GIVEN ENTRIES —
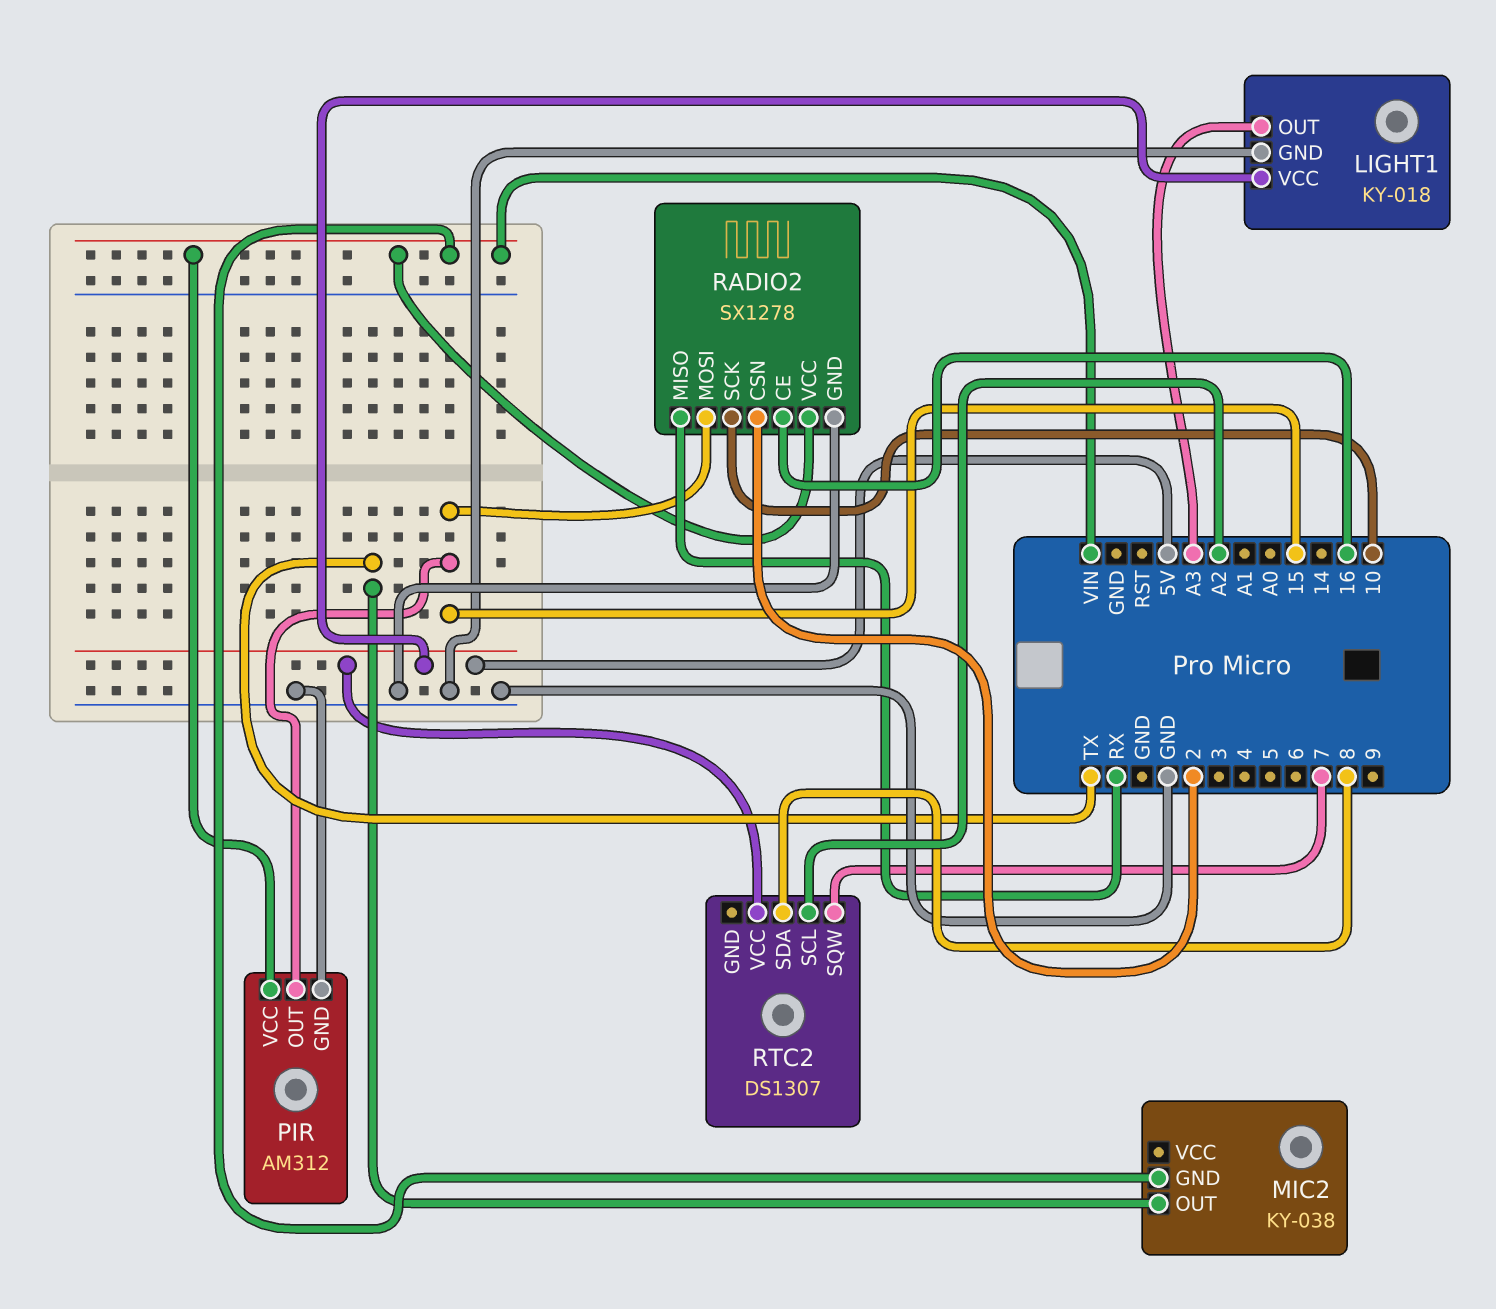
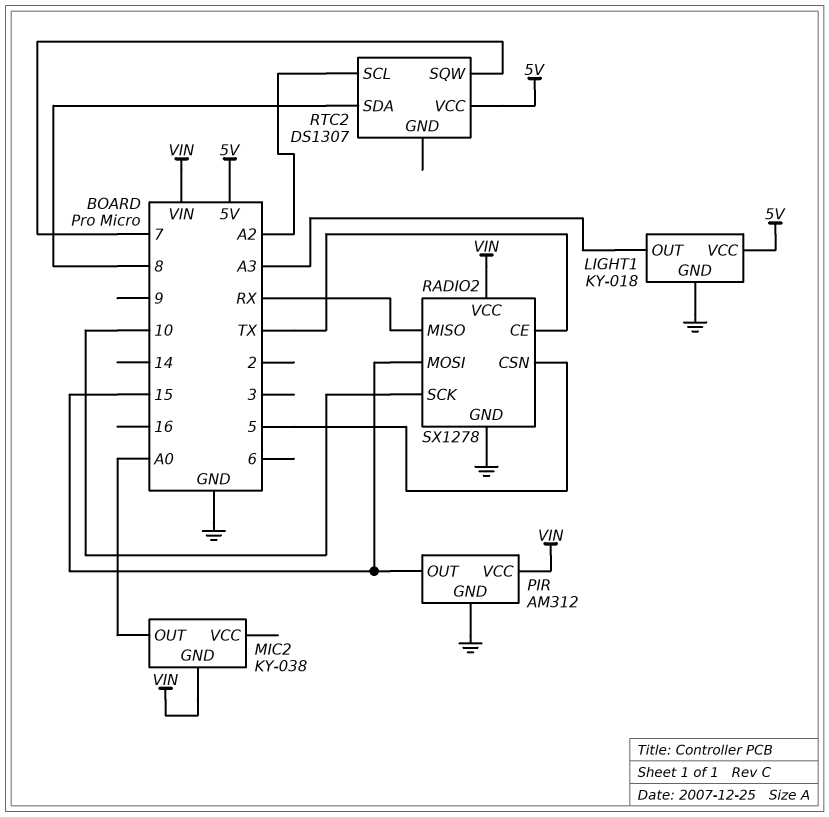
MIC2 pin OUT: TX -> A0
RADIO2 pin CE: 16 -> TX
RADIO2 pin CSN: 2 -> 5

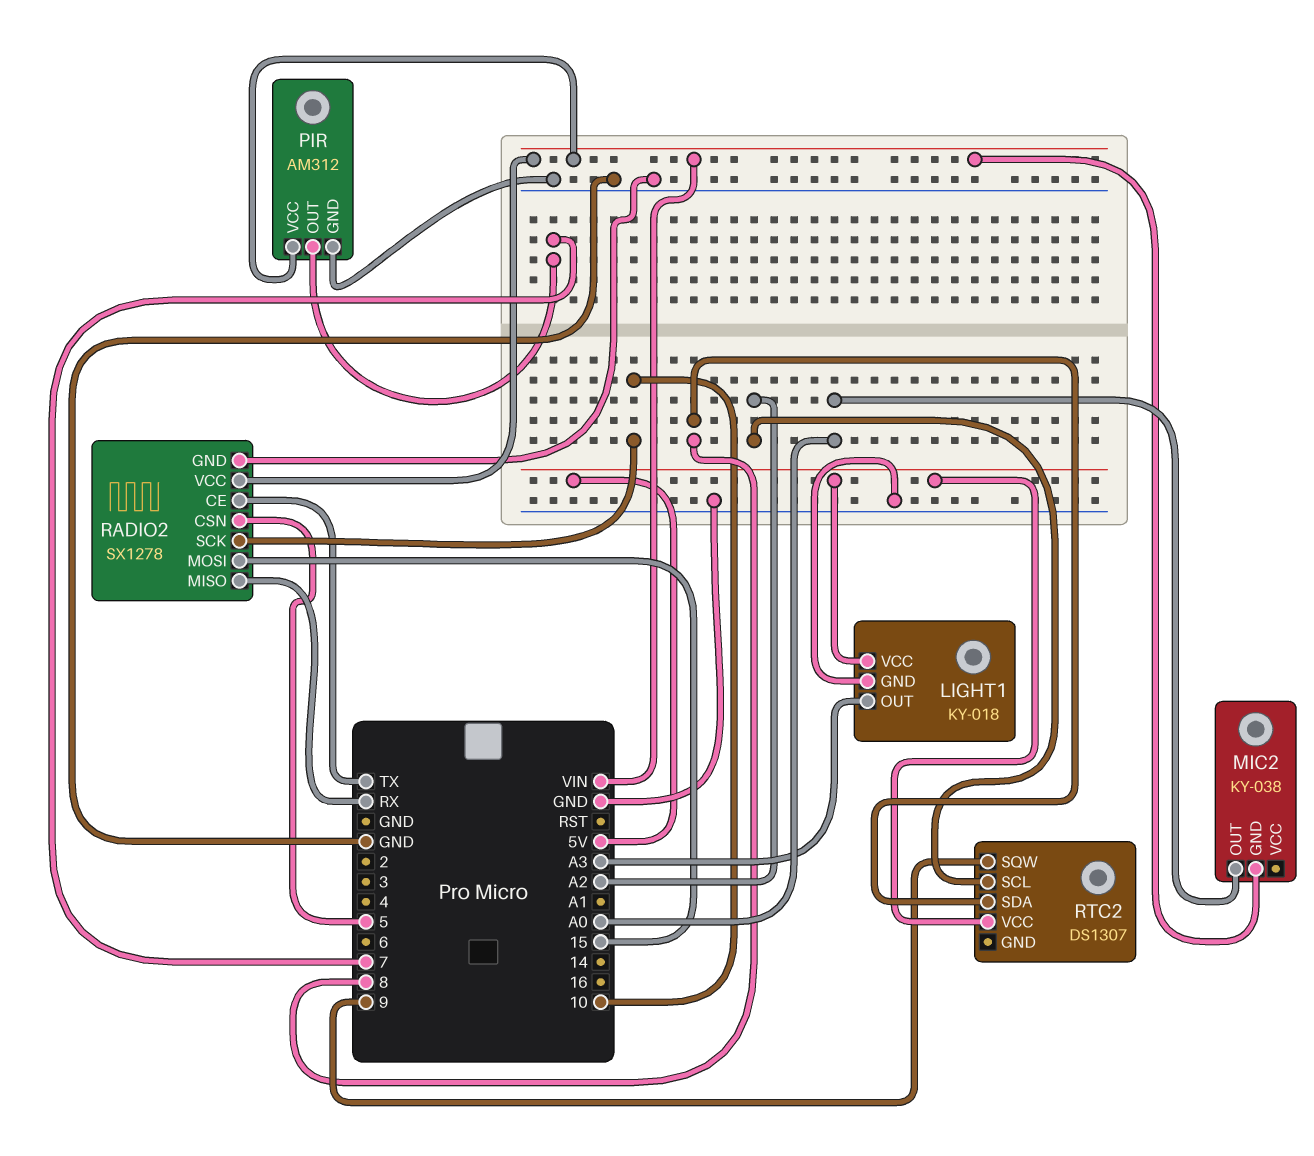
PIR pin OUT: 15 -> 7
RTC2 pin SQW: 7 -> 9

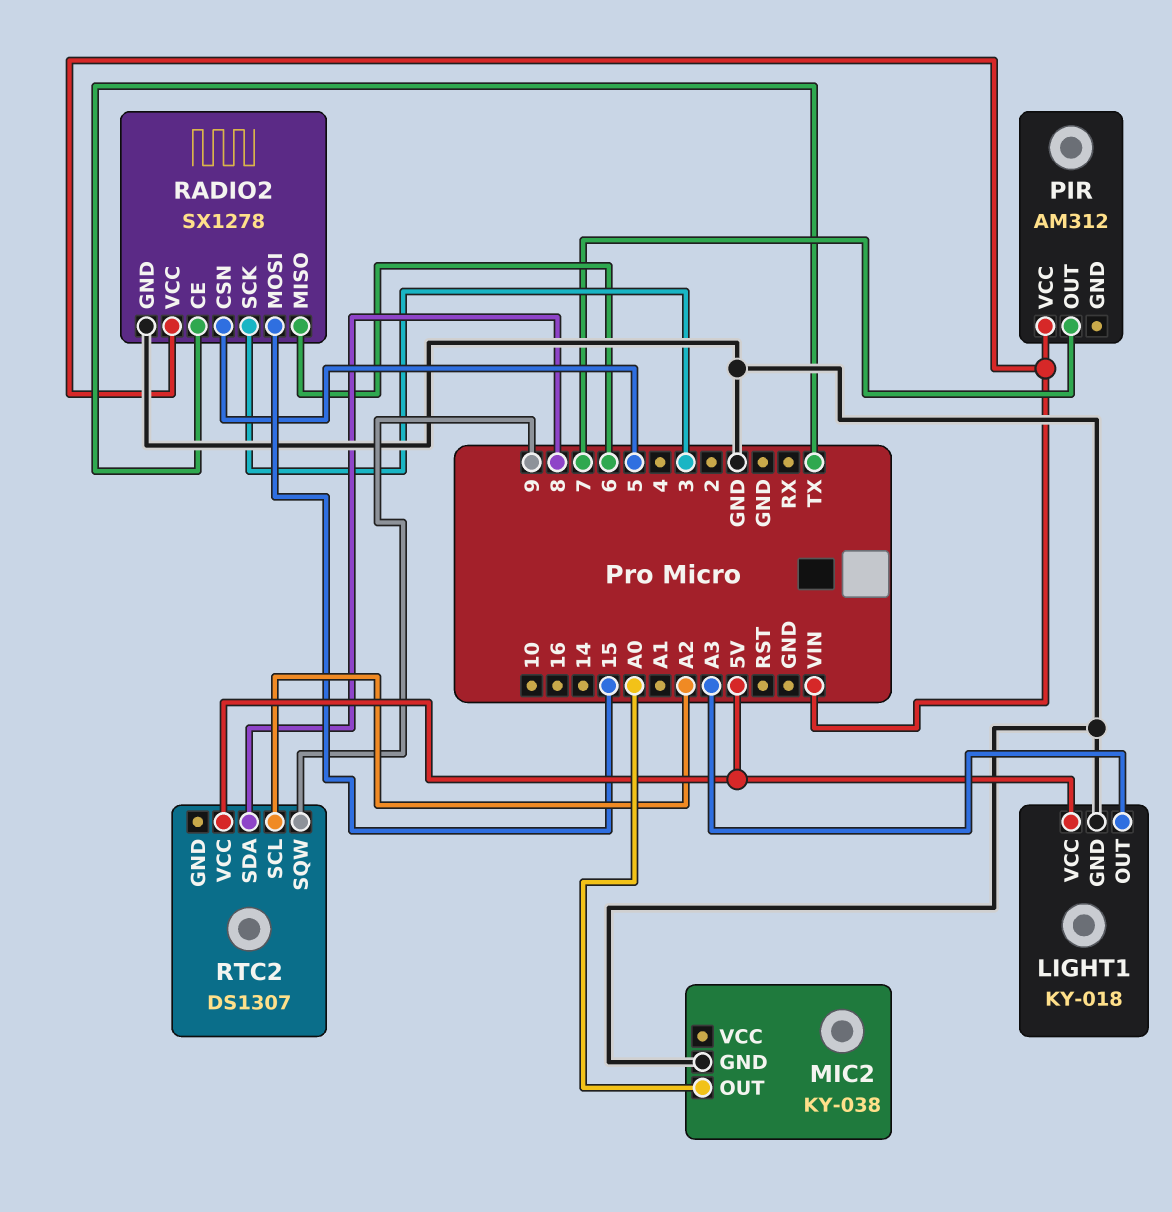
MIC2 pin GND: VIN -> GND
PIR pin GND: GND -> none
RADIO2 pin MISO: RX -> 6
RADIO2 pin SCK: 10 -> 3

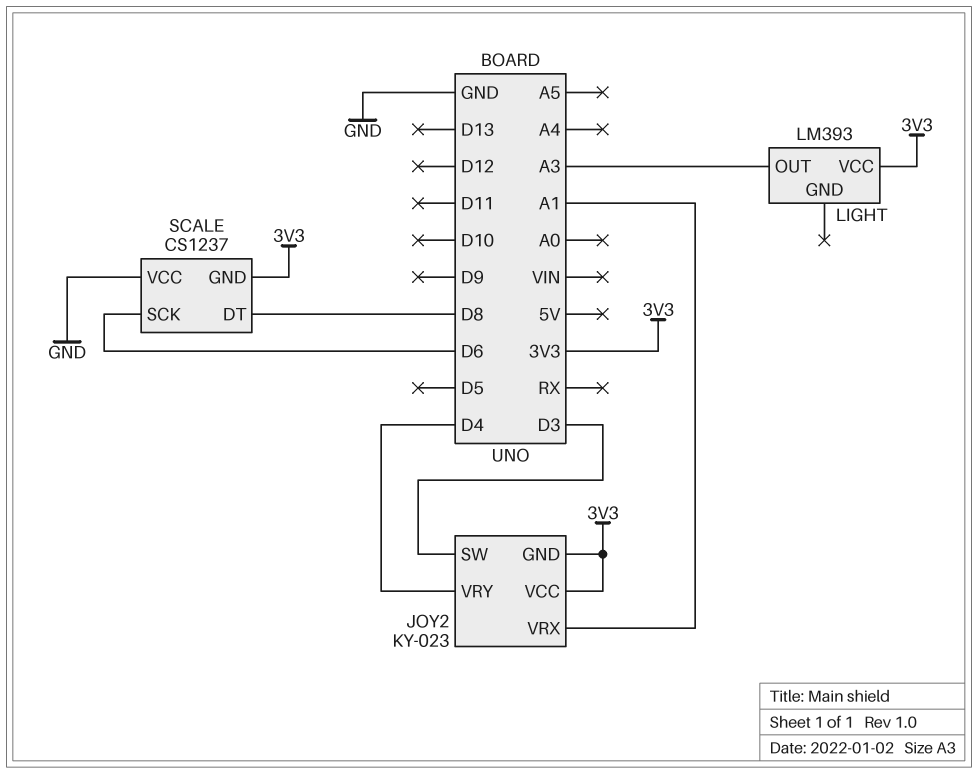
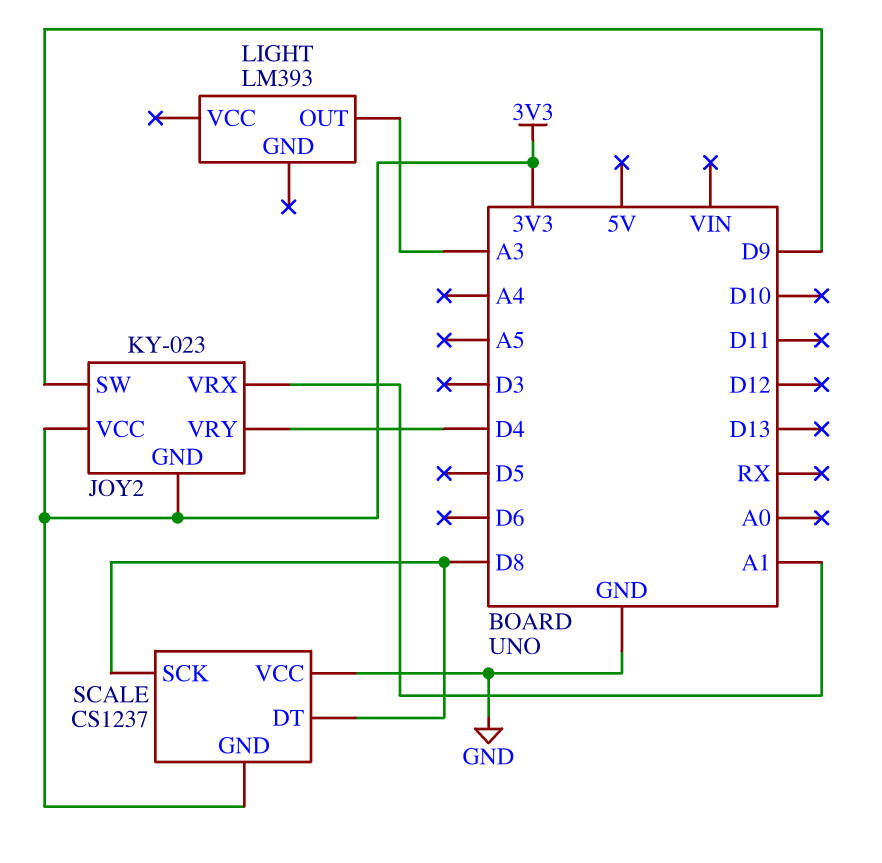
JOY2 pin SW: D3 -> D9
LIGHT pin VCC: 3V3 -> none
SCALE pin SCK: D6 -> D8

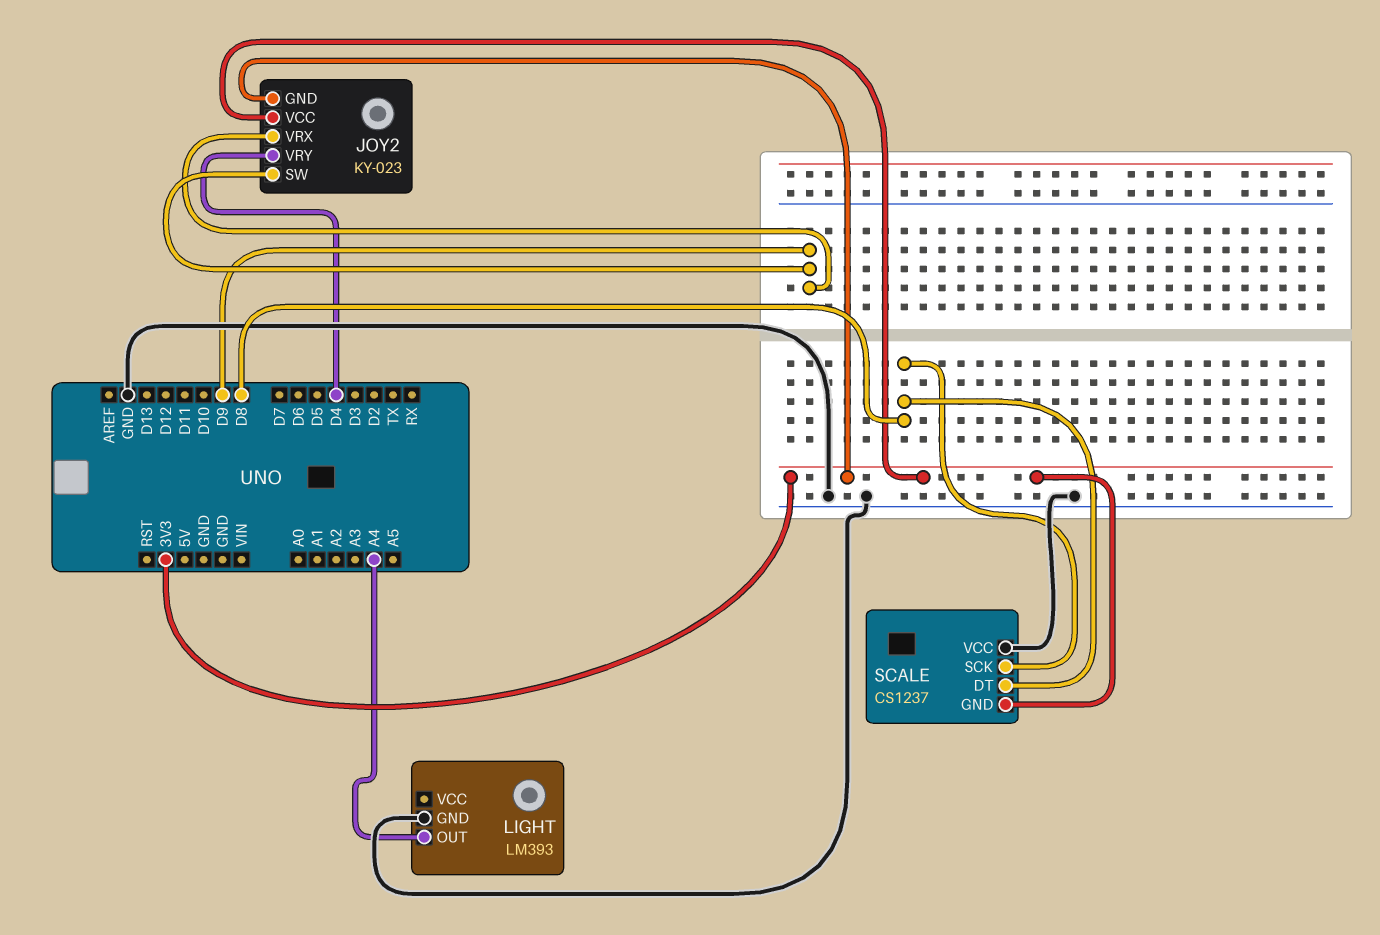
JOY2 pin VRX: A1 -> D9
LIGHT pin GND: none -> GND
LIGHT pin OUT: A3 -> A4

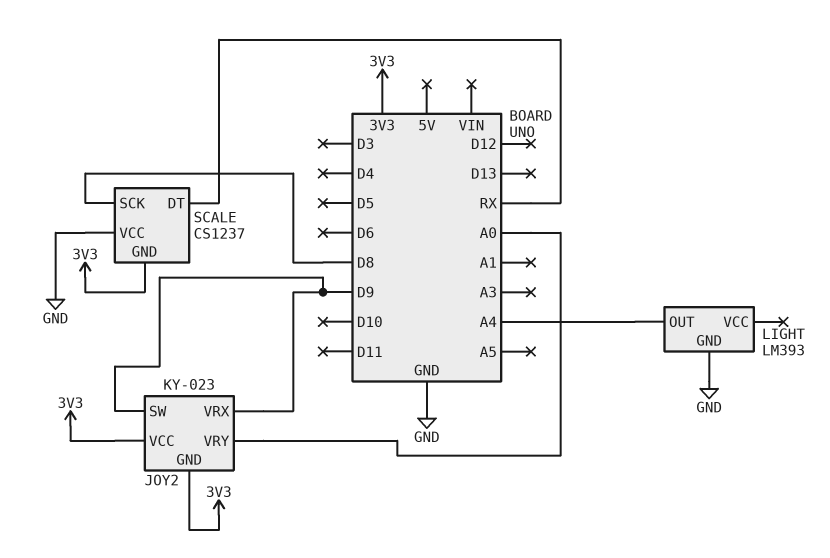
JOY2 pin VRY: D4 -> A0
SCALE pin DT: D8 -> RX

EXERCISE INSTRUCTIONS — The required answer is an exact copy of the lines from the one containing "RADIO2 pin CSN: 2 -> 5" through the last line of the material, with the pictures removed.

RESPONSE TO THE TASK —
RADIO2 pin CSN: 2 -> 5

PIR pin OUT: 15 -> 7
RTC2 pin SQW: 7 -> 9

MIC2 pin GND: VIN -> GND
PIR pin GND: GND -> none
RADIO2 pin MISO: RX -> 6
RADIO2 pin SCK: 10 -> 3

JOY2 pin SW: D3 -> D9
LIGHT pin VCC: 3V3 -> none
SCALE pin SCK: D6 -> D8

JOY2 pin VRX: A1 -> D9
LIGHT pin GND: none -> GND
LIGHT pin OUT: A3 -> A4

JOY2 pin VRY: D4 -> A0
SCALE pin DT: D8 -> RX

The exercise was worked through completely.